• WRITTEN PROBLEM: Copy all of the entries below, replacing every occurrence of "wineglass" with "goblet" and keeping everything else the same, and leave out the pictures.

====== GIVEN INFORMATION

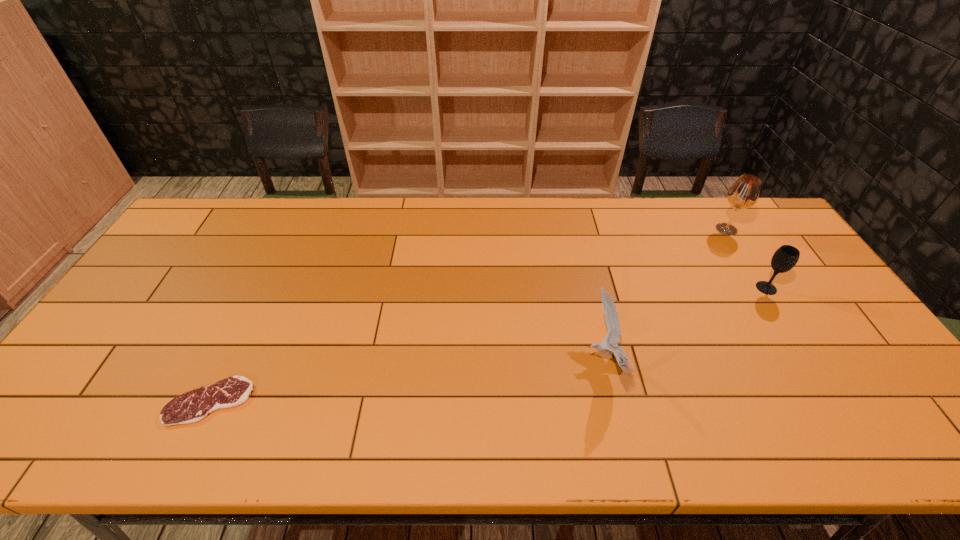
Identify the location of the taller wineglass. This screenshot has height=540, width=960. (744, 193).

This screenshot has width=960, height=540. I want to click on the farthest object, so click(744, 193).

Identify the location of the third nearest object. Image resolution: width=960 pixels, height=540 pixels. (785, 258).

The width and height of the screenshot is (960, 540). What are the coordinates of `the nearer wineglass` in the screenshot? It's located at (785, 258).

Identify the location of gull. The image size is (960, 540). (612, 338).

You are a GUI agent. You are given a task and a screenshot of the screen. Output one action in this format:
    pyautogui.click(x=<x>, y=<y>)
    Task: Click on the steak
    
    Given the screenshot: What is the action you would take?
    pyautogui.click(x=193, y=406)

Find the location of a particular element. This screenshot has width=960, height=540. the leftmost object is located at coordinates (193, 406).

The height and width of the screenshot is (540, 960). I want to click on free location located on the right of the tallest object, so click(x=763, y=230).

Locate an element on the screen. The width and height of the screenshot is (960, 540). free point located on the back of the third nearest object is located at coordinates (721, 216).

The width and height of the screenshot is (960, 540). In order to click on vacant region located 0.140m at the tip of the beak of the gull in this screenshot , I will do `click(529, 360)`.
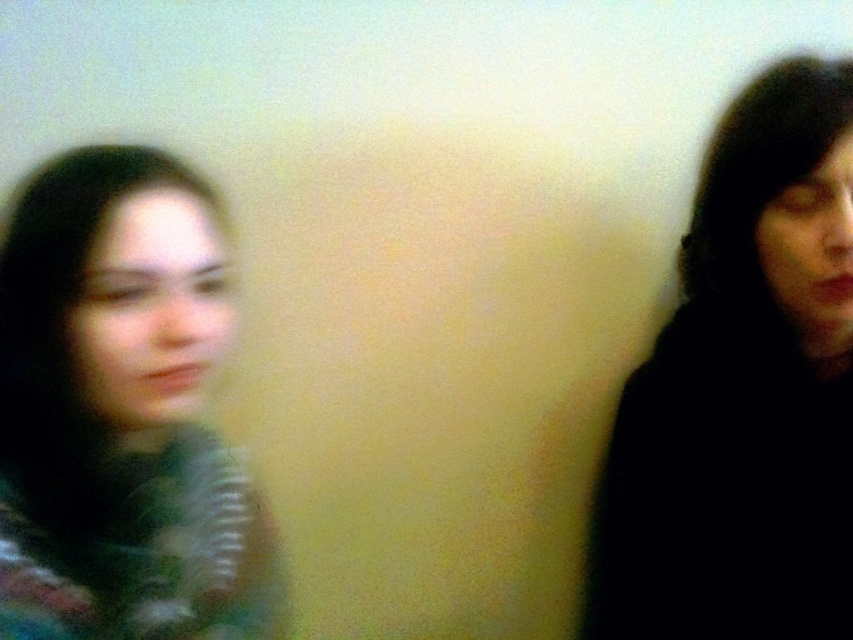
You are trying to determine the spatial relationship between the black matte hair at right and the matte green sweater at left in a blurry image. Based on the information provided, which object might have a greater width?

The black matte hair at right might be wider than the matte green sweater at left according to the description.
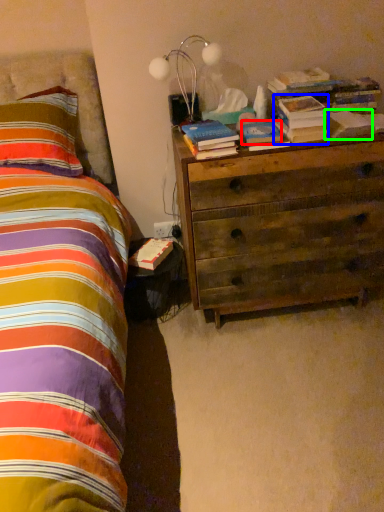
Question: Based on their relative distances, which object is farther from paperback book (highlighted by a red box)? Choose from book (highlighted by a blue box) and paperback book (highlighted by a green box).

Choices:
 (A) book
 (B) paperback book

Answer: (B)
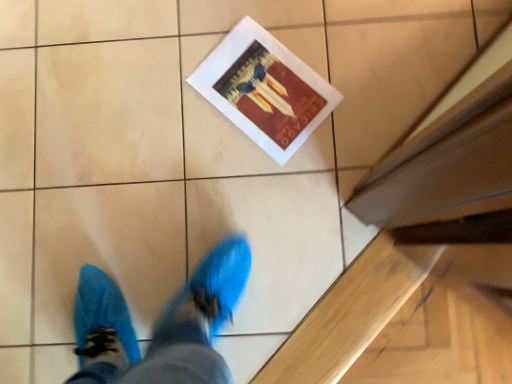
Find the location of a particular element. This screenshot has height=384, width=512. vacant area that is in front of matte paper postcard at center is located at coordinates (287, 180).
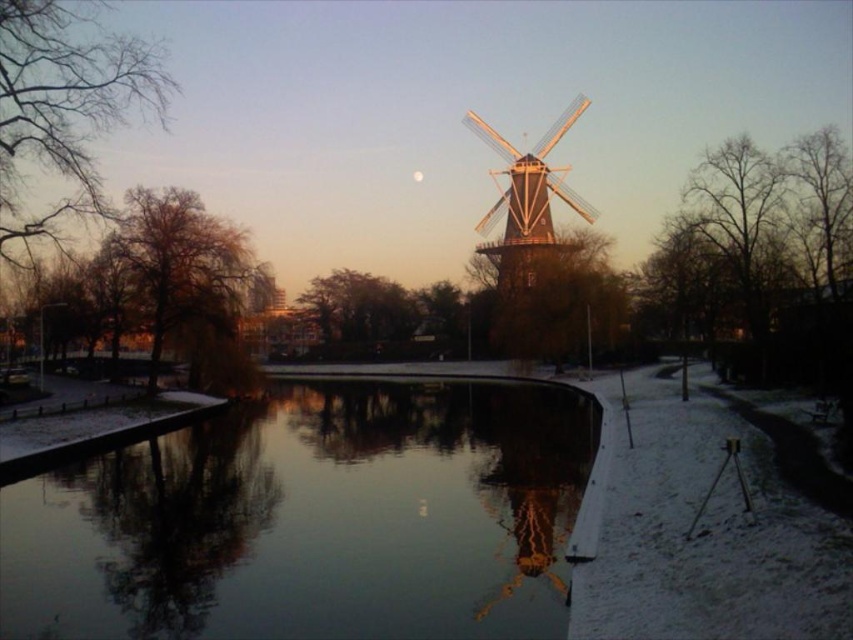
You are an architect designing a new bridge that needs to be 10 meters tall. You observe the smooth water at center and the wooden windmill at center in the winter scene. Based on their heights, will the bridge be taller than both structures combined?

The smooth water at center is shorter than the wooden windmill at center. However, without specific height measurements for either structure, it is impossible to determine if the bridge will be taller than their combined height.

You are an architect designing a miniature model of this winter scene. You need to ensure that the smooth water at center and the wooden windmill at center are proportionate. Based on the scene, which object should you make wider in your model?

The smooth water at center should be made wider in the model since its width surpasses that of the wooden windmill at center according to the description.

============

• RESPONSE FOR THIS EXERCISE:
Identify the location of the taller goblet. This screenshot has height=540, width=960. (744, 193).

This screenshot has width=960, height=540. I want to click on the farthest object, so click(744, 193).

Identify the location of the third nearest object. Image resolution: width=960 pixels, height=540 pixels. (785, 258).

The width and height of the screenshot is (960, 540). What are the coordinates of `the nearer goblet` in the screenshot? It's located at (785, 258).

Identify the location of gull. The image size is (960, 540). (612, 338).

You are a GUI agent. You are given a task and a screenshot of the screen. Output one action in this format:
    pyautogui.click(x=<x>, y=<y>)
    Task: Click on the steak
    
    Given the screenshot: What is the action you would take?
    pyautogui.click(x=193, y=406)

Find the location of a particular element. This screenshot has width=960, height=540. the leftmost object is located at coordinates (193, 406).

The height and width of the screenshot is (540, 960). I want to click on free location located on the right of the tallest object, so click(x=763, y=230).

Locate an element on the screen. The width and height of the screenshot is (960, 540). free point located on the back of the third nearest object is located at coordinates (721, 216).

The width and height of the screenshot is (960, 540). In order to click on vacant region located 0.140m at the tip of the beak of the gull in this screenshot , I will do `click(529, 360)`.
You are trying to determine the spatial relationship between the black matte hair at right and the matte green sweater at left in a blurry image. Based on the information provided, which object might have a greater width?

The black matte hair at right might be wider than the matte green sweater at left according to the description.
Question: Based on their relative distances, which object is farther from paperback book (highlighted by a red box)? Choose from book (highlighted by a blue box) and paperback book (highlighted by a green box).

Choices:
 (A) book
 (B) paperback book

Answer: (B)
Find the location of a particular element. This screenshot has height=384, width=512. vacant area that is in front of matte paper postcard at center is located at coordinates (287, 180).
You are an architect designing a new bridge that needs to be 10 meters tall. You observe the smooth water at center and the wooden windmill at center in the winter scene. Based on their heights, will the bridge be taller than both structures combined?

The smooth water at center is shorter than the wooden windmill at center. However, without specific height measurements for either structure, it is impossible to determine if the bridge will be taller than their combined height.

You are an architect designing a miniature model of this winter scene. You need to ensure that the smooth water at center and the wooden windmill at center are proportionate. Based on the scene, which object should you make wider in your model?

The smooth water at center should be made wider in the model since its width surpasses that of the wooden windmill at center according to the description.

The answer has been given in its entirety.